__Task requirements__
Write out again, word for word, the lines below from the line that holds "(311, 483) = (609, 174): orange" through the line that holds "(254, 127) = (280, 212): black", omitting pictures.

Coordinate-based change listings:
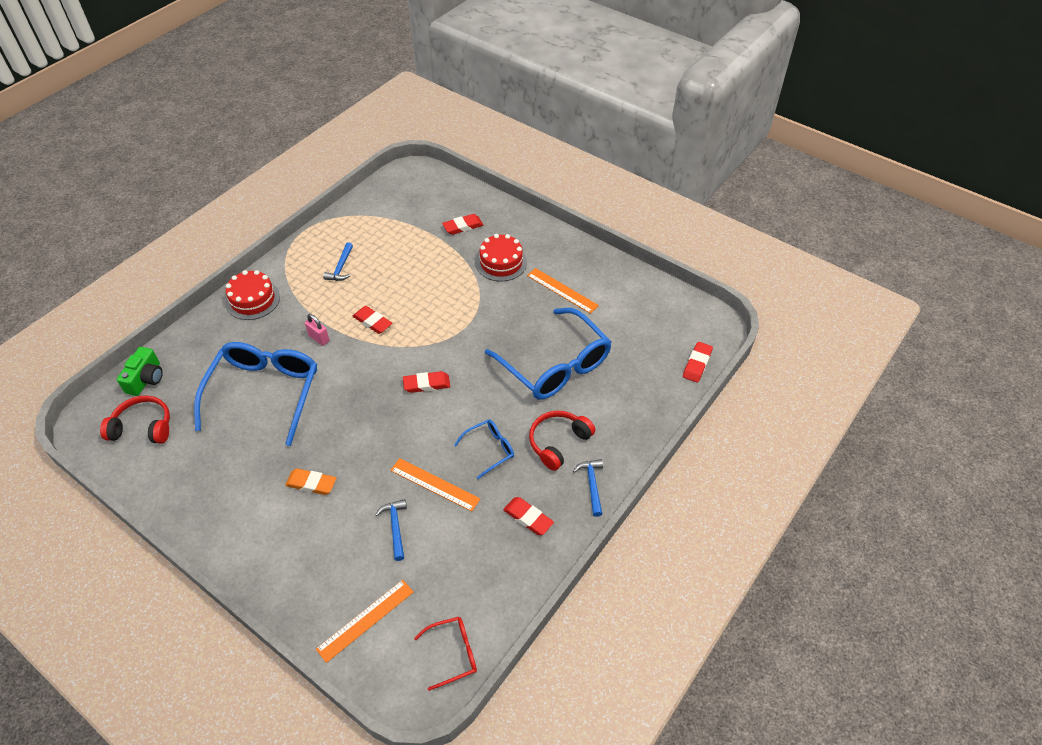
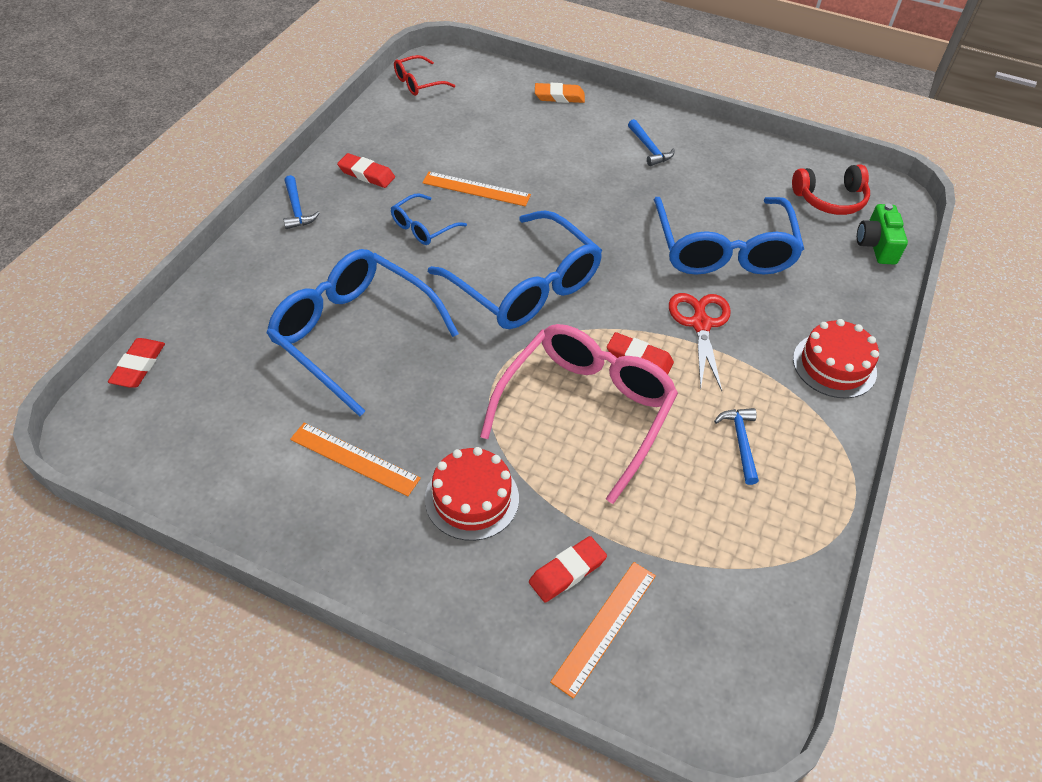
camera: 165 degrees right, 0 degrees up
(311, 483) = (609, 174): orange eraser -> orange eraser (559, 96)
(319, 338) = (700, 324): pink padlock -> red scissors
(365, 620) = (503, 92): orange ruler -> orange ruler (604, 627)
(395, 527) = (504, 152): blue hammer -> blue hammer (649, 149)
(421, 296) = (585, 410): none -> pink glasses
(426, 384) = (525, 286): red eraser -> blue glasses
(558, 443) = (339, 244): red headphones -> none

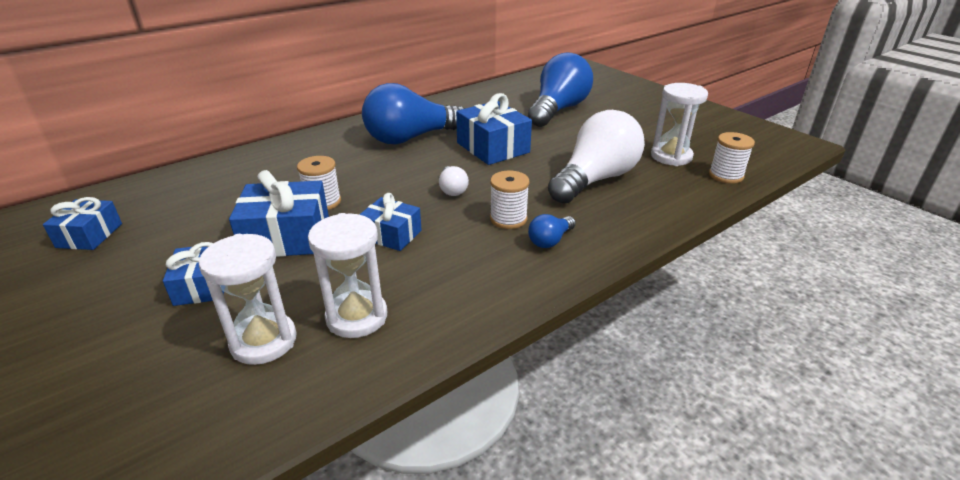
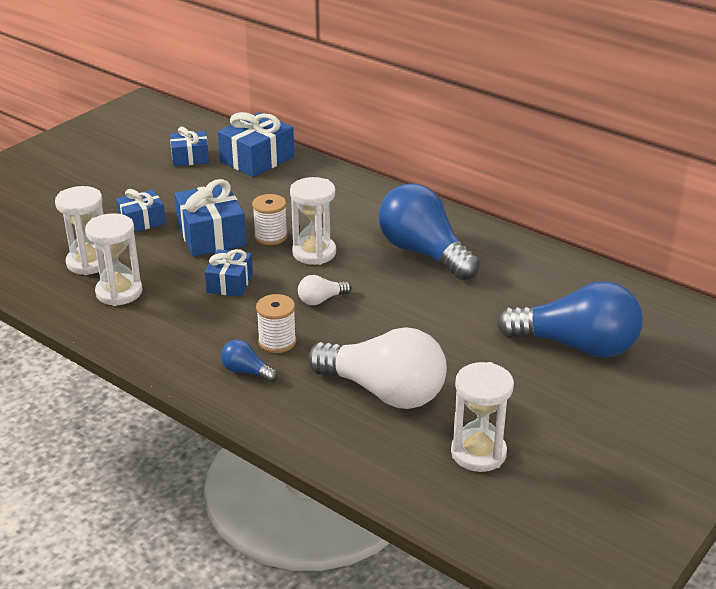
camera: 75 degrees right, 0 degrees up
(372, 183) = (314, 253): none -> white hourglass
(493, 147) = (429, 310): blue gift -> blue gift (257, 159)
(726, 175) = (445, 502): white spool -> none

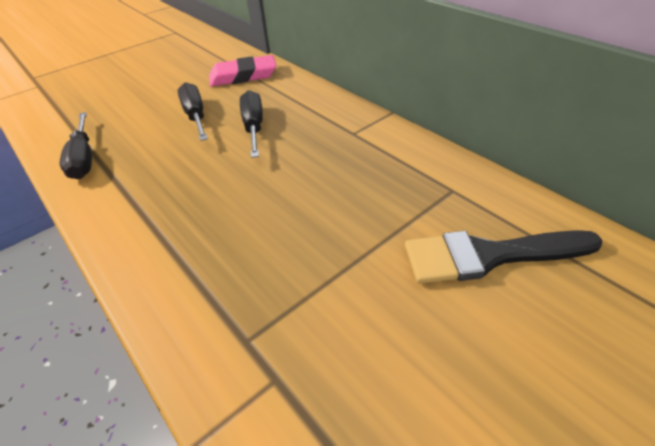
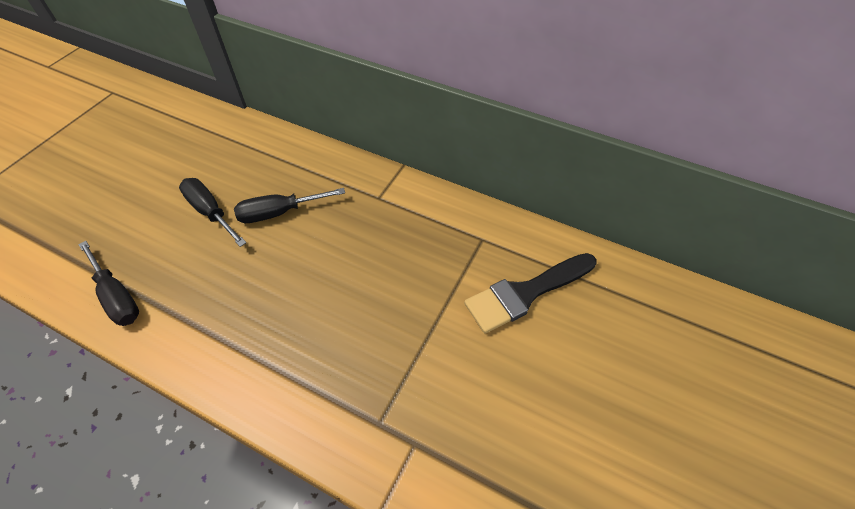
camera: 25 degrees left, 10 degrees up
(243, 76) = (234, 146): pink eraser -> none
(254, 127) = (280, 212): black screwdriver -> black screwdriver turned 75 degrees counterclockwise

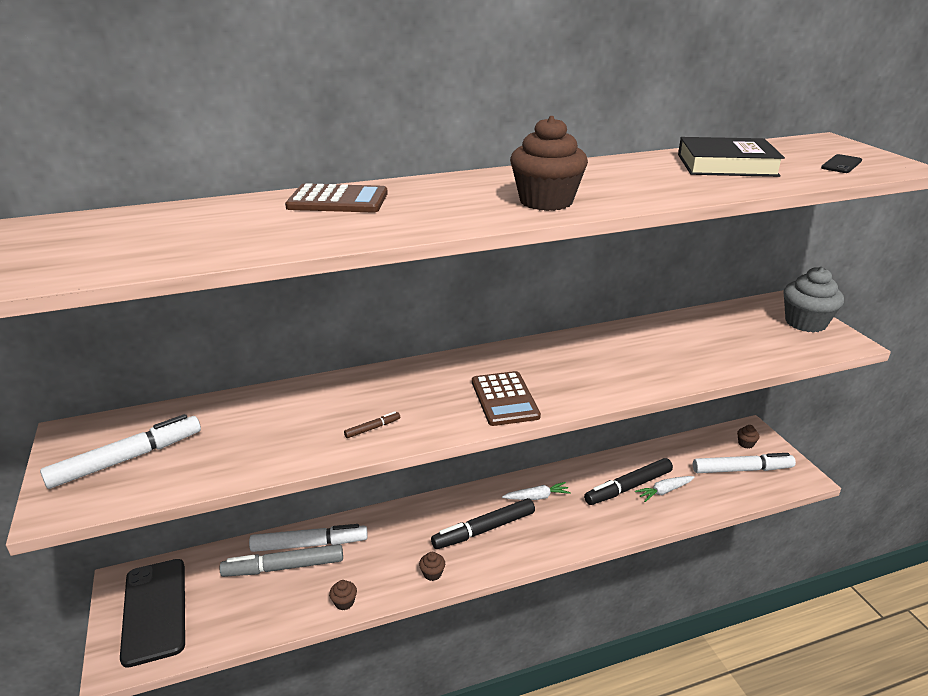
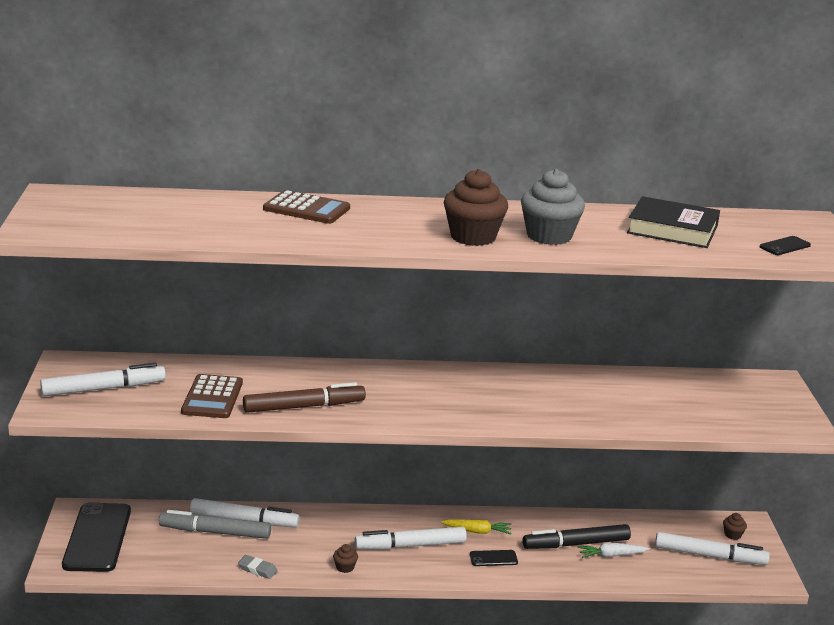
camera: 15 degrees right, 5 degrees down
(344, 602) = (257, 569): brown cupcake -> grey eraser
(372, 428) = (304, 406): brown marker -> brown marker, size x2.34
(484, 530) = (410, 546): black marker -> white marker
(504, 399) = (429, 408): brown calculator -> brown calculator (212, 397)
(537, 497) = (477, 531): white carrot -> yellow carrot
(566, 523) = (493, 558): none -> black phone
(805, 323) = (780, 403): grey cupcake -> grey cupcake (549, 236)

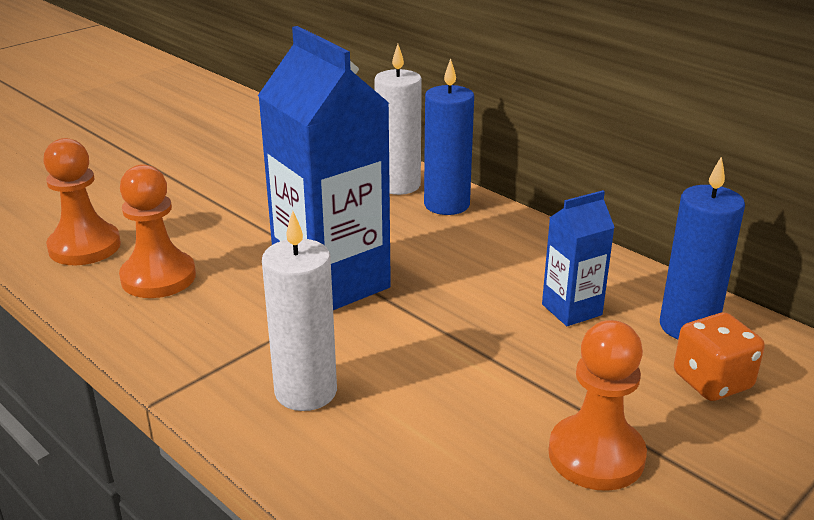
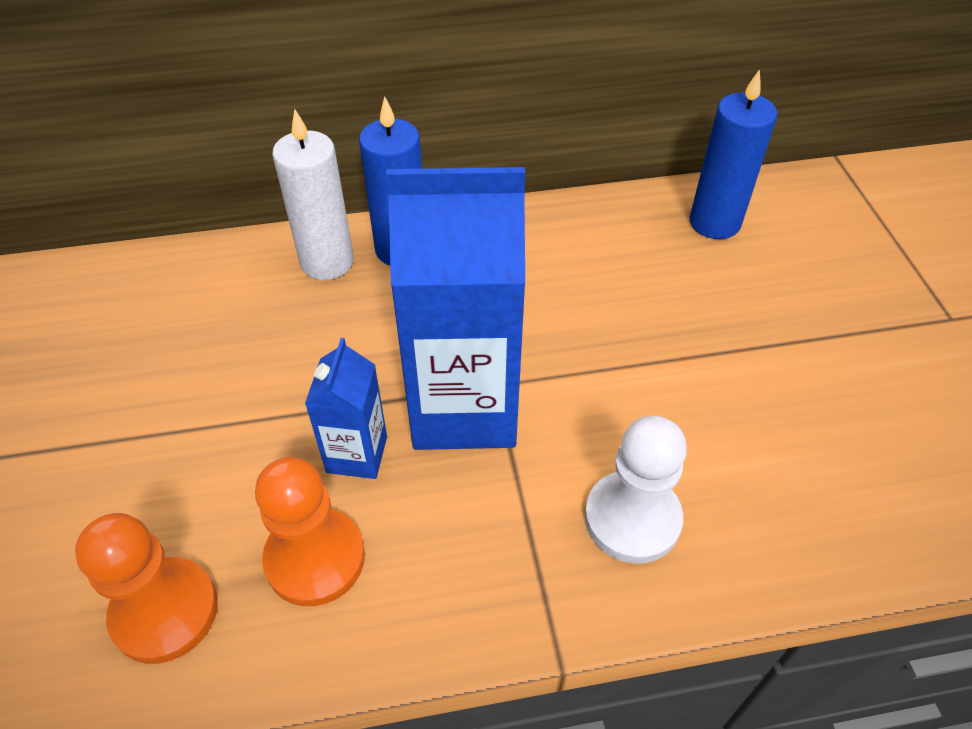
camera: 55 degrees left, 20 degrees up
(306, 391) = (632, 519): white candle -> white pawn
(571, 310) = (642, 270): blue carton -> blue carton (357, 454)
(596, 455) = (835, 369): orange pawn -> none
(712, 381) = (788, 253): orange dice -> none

__Answer space__
(311, 483) = (609, 174): orange eraser -> orange eraser (559, 96)
(319, 338) = (700, 324): pink padlock -> red scissors
(365, 620) = (503, 92): orange ruler -> orange ruler (604, 627)
(395, 527) = (504, 152): blue hammer -> blue hammer (649, 149)
(421, 296) = (585, 410): none -> pink glasses
(426, 384) = (525, 286): red eraser -> blue glasses
(558, 443) = (339, 244): red headphones -> none

camera: 75 degrees right, 0 degrees up
(372, 183) = (314, 253): none -> white hourglass
(493, 147) = (429, 310): blue gift -> blue gift (257, 159)
(726, 175) = (445, 502): white spool -> none

camera: 25 degrees left, 10 degrees up
(243, 76) = (234, 146): pink eraser -> none
(254, 127) = (280, 212): black screwdriver -> black screwdriver turned 75 degrees counterclockwise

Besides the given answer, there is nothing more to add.